▸ What is being asked: Among the entries that follow, find every line with the word "bucket" and copy it.

[[ Material for this task open ]]

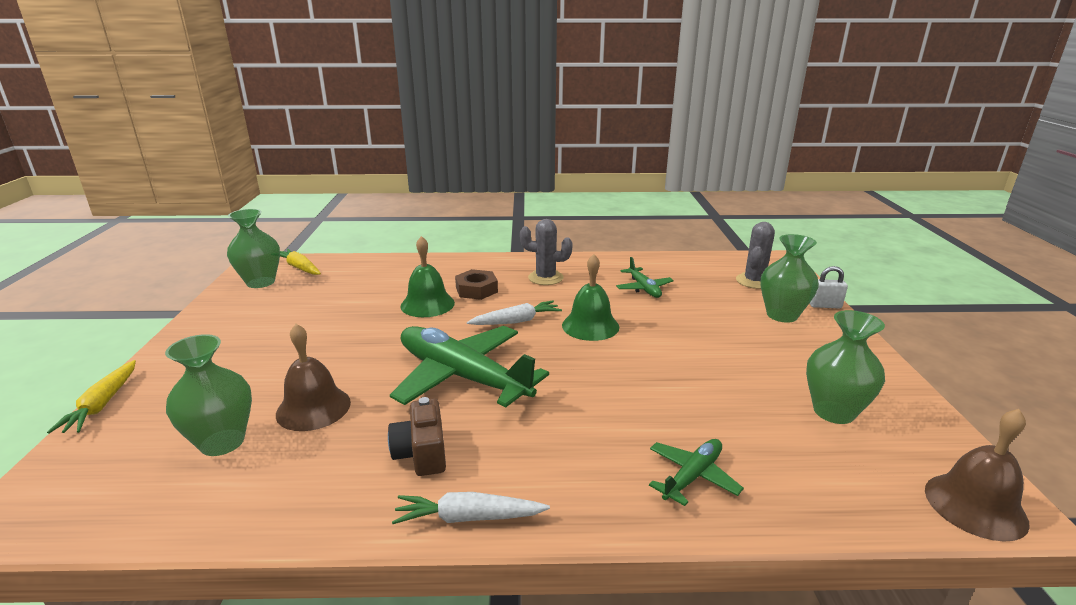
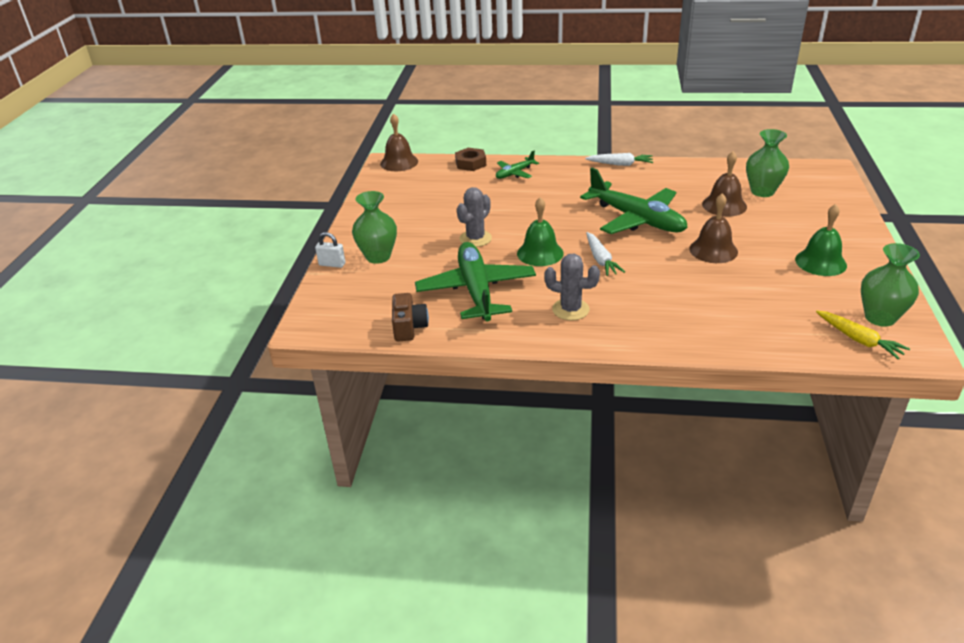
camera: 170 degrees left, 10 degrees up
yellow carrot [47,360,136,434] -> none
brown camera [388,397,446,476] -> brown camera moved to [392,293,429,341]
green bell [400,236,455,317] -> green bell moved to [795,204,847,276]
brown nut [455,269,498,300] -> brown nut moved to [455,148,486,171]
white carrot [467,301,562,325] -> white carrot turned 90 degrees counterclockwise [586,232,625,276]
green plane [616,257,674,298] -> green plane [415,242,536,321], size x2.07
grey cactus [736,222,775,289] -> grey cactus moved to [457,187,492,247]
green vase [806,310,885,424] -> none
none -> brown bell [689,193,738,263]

[[ Material for this task closed ]]
[[ Material for this task open ]]

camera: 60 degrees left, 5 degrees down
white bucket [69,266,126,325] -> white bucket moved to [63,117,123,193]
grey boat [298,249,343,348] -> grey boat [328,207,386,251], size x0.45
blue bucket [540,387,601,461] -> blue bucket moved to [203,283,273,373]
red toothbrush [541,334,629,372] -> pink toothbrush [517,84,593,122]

[[ Material for this task closed ]]

▸ Solution to the problem:
white bucket [69,266,126,325] -> white bucket moved to [63,117,123,193]
blue bucket [540,387,601,461] -> blue bucket moved to [203,283,273,373]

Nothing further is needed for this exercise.